What you need to do: The expected output is each line below containing "switch", copied in full.

Itemized modification records
+---+

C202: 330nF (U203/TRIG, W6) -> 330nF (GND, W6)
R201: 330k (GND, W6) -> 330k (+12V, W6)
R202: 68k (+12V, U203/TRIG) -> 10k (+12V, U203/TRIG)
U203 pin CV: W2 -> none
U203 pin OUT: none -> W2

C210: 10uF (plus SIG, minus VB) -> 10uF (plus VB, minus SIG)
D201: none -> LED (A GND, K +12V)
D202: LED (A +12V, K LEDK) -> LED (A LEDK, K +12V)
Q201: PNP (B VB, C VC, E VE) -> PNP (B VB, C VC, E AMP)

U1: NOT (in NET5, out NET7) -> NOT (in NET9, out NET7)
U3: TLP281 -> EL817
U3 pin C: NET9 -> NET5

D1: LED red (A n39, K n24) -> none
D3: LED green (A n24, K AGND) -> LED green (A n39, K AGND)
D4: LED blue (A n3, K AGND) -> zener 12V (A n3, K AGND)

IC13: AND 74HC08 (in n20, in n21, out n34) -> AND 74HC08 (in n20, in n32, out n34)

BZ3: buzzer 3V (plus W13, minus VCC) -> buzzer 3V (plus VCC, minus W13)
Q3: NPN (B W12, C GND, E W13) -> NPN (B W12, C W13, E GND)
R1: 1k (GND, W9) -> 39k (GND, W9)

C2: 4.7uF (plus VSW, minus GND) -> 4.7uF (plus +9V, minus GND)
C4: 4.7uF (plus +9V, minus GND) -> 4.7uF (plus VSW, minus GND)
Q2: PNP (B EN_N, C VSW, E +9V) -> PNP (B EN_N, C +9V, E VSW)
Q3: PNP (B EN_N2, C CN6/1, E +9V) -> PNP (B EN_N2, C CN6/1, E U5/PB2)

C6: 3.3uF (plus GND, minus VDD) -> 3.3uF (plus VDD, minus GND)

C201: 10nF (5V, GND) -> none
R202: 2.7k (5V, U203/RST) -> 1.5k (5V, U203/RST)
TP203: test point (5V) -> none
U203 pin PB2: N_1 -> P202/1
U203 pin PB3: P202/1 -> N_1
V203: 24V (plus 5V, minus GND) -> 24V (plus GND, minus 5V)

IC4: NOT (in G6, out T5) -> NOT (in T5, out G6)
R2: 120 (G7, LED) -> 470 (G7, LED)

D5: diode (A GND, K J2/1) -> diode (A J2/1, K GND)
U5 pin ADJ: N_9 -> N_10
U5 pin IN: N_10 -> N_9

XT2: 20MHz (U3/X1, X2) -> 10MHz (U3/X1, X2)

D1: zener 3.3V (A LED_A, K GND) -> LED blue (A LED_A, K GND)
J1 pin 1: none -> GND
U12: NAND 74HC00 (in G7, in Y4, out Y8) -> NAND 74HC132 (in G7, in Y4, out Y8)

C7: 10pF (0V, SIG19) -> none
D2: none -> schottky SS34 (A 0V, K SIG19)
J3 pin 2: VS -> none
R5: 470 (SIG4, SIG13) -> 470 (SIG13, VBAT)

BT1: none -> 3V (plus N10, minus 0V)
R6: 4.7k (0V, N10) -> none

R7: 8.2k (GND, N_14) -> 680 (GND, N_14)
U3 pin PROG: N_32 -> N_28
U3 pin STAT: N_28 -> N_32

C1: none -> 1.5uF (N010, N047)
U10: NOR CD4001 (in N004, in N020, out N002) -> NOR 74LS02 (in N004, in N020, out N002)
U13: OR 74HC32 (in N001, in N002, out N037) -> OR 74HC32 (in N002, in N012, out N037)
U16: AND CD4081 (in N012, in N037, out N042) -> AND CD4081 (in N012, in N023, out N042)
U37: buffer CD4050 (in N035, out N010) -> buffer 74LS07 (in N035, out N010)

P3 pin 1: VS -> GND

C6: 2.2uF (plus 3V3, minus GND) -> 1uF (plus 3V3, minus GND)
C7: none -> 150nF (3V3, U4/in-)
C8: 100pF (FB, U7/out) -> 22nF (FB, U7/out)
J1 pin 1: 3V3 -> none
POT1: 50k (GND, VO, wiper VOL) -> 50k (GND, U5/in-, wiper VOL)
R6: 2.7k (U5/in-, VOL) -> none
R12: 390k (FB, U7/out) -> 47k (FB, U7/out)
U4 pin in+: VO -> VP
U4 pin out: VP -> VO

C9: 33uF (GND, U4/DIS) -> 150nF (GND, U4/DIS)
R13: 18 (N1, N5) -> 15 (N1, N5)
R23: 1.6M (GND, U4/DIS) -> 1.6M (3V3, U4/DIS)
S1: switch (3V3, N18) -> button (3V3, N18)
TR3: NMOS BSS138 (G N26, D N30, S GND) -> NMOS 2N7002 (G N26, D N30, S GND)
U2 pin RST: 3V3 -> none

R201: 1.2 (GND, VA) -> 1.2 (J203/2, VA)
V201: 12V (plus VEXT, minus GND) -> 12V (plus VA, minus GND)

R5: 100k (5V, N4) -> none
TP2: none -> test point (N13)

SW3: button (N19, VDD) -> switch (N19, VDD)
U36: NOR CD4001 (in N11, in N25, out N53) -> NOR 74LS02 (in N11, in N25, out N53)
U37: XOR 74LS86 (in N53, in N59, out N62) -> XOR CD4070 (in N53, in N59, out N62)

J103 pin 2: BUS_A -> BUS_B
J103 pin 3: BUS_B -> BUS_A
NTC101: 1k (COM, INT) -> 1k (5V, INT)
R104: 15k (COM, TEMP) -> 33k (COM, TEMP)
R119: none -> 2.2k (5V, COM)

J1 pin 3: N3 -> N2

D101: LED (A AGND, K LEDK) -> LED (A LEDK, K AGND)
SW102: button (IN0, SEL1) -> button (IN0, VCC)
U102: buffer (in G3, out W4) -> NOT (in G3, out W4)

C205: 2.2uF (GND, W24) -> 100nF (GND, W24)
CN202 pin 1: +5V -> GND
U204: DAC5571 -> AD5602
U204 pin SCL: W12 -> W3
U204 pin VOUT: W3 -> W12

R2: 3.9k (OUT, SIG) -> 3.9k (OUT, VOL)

+---+

Response to the task:
S1: switch (3V3, N18) -> button (3V3, N18)
SW3: button (N19, VDD) -> switch (N19, VDD)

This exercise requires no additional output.